### [TASK DIRECTIONS]
Exact repetition is required: output every record in full.

____ DATA IN THIS EXERCISE

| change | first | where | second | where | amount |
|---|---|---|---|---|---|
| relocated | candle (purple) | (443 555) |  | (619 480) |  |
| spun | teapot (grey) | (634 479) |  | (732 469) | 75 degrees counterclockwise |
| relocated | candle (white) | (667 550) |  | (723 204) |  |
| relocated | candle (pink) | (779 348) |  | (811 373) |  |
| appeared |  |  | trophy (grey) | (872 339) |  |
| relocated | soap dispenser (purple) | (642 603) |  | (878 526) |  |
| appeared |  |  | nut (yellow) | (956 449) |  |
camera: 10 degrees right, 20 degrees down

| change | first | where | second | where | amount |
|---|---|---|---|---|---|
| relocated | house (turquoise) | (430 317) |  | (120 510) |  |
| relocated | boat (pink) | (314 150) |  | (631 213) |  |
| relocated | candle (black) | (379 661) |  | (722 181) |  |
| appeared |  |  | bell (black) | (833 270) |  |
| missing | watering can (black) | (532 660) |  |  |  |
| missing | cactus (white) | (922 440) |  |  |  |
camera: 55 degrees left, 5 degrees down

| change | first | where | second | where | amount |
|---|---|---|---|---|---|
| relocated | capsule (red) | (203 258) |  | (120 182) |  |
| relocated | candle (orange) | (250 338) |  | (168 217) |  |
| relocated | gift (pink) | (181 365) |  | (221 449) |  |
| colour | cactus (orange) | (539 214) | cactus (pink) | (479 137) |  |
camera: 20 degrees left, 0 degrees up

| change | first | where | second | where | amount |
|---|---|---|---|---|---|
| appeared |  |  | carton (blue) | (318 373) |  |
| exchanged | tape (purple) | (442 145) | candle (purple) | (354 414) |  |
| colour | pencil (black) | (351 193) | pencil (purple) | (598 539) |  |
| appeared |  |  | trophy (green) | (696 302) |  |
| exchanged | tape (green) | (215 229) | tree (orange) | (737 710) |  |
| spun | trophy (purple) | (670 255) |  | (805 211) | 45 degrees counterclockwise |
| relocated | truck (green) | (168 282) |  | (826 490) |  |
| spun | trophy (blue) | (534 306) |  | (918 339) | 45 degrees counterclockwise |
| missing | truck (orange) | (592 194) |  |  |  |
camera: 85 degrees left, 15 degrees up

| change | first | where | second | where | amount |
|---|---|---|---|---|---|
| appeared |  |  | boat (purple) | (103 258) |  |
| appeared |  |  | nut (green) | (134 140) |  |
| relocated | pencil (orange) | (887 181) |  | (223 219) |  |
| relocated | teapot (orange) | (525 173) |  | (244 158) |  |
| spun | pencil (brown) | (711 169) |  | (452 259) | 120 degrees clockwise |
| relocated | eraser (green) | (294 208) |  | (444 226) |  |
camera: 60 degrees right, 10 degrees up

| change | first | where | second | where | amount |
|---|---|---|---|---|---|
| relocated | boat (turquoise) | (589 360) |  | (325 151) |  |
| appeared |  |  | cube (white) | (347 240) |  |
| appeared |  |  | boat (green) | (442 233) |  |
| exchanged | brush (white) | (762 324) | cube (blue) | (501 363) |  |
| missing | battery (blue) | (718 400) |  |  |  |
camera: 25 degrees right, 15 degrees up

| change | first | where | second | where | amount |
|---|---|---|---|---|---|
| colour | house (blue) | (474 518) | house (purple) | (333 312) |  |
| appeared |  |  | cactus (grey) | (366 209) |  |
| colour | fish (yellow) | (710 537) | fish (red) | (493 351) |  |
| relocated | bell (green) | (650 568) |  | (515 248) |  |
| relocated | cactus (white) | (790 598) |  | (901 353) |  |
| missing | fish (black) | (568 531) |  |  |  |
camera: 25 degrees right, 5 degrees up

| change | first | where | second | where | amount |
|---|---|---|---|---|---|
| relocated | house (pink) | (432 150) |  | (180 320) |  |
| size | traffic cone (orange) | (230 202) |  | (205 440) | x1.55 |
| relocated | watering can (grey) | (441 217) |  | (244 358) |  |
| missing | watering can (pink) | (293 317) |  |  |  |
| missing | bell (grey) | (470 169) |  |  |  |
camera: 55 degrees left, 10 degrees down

________

### [RESPONSE AREA]
| change | first | where | second | where | amount |
|---|---|---|---|---|---|
| relocated | candle (purple) | (443 555) |  | (619 480) |  |
| spun | teapot (grey) | (634 479) |  | (732 469) | 75 degrees counterclockwise |
| relocated | candle (white) | (667 550) |  | (723 204) |  |
| relocated | candle (pink) | (779 348) |  | (811 373) |  |
| appeared |  |  | trophy (grey) | (872 339) |  |
| relocated | soap dispenser (purple) | (642 603) |  | (878 526) |  |
| appeared |  |  | nut (yellow) | (956 449) |  |
camera: 10 degrees right, 20 degrees down

| change | first | where | second | where | amount |
|---|---|---|---|---|---|
| relocated | house (turquoise) | (430 317) |  | (120 510) |  |
| relocated | boat (pink) | (314 150) |  | (631 213) |  |
| relocated | candle (black) | (379 661) |  | (722 181) |  |
| appeared |  |  | bell (black) | (833 270) |  |
| missing | watering can (black) | (532 660) |  |  |  |
| missing | cactus (white) | (922 440) |  |  |  |
camera: 55 degrees left, 5 degrees down

| change | first | where | second | where | amount |
|---|---|---|---|---|---|
| relocated | capsule (red) | (203 258) |  | (120 182) |  |
| relocated | candle (orange) | (250 338) |  | (168 217) |  |
| relocated | gift (pink) | (181 365) |  | (221 449) |  |
| colour | cactus (orange) | (539 214) | cactus (pink) | (479 137) |  |
camera: 20 degrees left, 0 degrees up

| change | first | where | second | where | amount |
|---|---|---|---|---|---|
| appeared |  |  | carton (blue) | (318 373) |  |
| exchanged | tape (purple) | (442 145) | candle (purple) | (354 414) |  |
| colour | pencil (black) | (351 193) | pencil (purple) | (598 539) |  |
| appeared |  |  | trophy (green) | (696 302) |  |
| exchanged | tape (green) | (215 229) | tree (orange) | (737 710) |  |
| spun | trophy (purple) | (670 255) |  | (805 211) | 45 degrees counterclockwise |
| relocated | truck (green) | (168 282) |  | (826 490) |  |
| spun | trophy (blue) | (534 306) |  | (918 339) | 45 degrees counterclockwise |
| missing | truck (orange) | (592 194) |  |  |  |
camera: 85 degrees left, 15 degrees up

| change | first | where | second | where | amount |
|---|---|---|---|---|---|
| appeared |  |  | boat (purple) | (103 258) |  |
| appeared |  |  | nut (green) | (134 140) |  |
| relocated | pencil (orange) | (887 181) |  | (223 219) |  |
| relocated | teapot (orange) | (525 173) |  | (244 158) |  |
| spun | pencil (brown) | (711 169) |  | (452 259) | 120 degrees clockwise |
| relocated | eraser (green) | (294 208) |  | (444 226) |  |
camera: 60 degrees right, 10 degrees up

| change | first | where | second | where | amount |
|---|---|---|---|---|---|
| relocated | boat (turquoise) | (589 360) |  | (325 151) |  |
| appeared |  |  | cube (white) | (347 240) |  |
| appeared |  |  | boat (green) | (442 233) |  |
| exchanged | brush (white) | (762 324) | cube (blue) | (501 363) |  |
| missing | battery (blue) | (718 400) |  |  |  |
camera: 25 degrees right, 15 degrees up

| change | first | where | second | where | amount |
|---|---|---|---|---|---|
| colour | house (blue) | (474 518) | house (purple) | (333 312) |  |
| appeared |  |  | cactus (grey) | (366 209) |  |
| colour | fish (yellow) | (710 537) | fish (red) | (493 351) |  |
| relocated | bell (green) | (650 568) |  | (515 248) |  |
| relocated | cactus (white) | (790 598) |  | (901 353) |  |
| missing | fish (black) | (568 531) |  |  |  |
camera: 25 degrees right, 5 degrees up

| change | first | where | second | where | amount |
|---|---|---|---|---|---|
| relocated | house (pink) | (432 150) |  | (180 320) |  |
| size | traffic cone (orange) | (230 202) |  | (205 440) | x1.55 |
| relocated | watering can (grey) | (441 217) |  | (244 358) |  |
| missing | watering can (pink) | (293 317) |  |  |  |
| missing | bell (grey) | (470 169) |  |  |  |
camera: 55 degrees left, 10 degrees down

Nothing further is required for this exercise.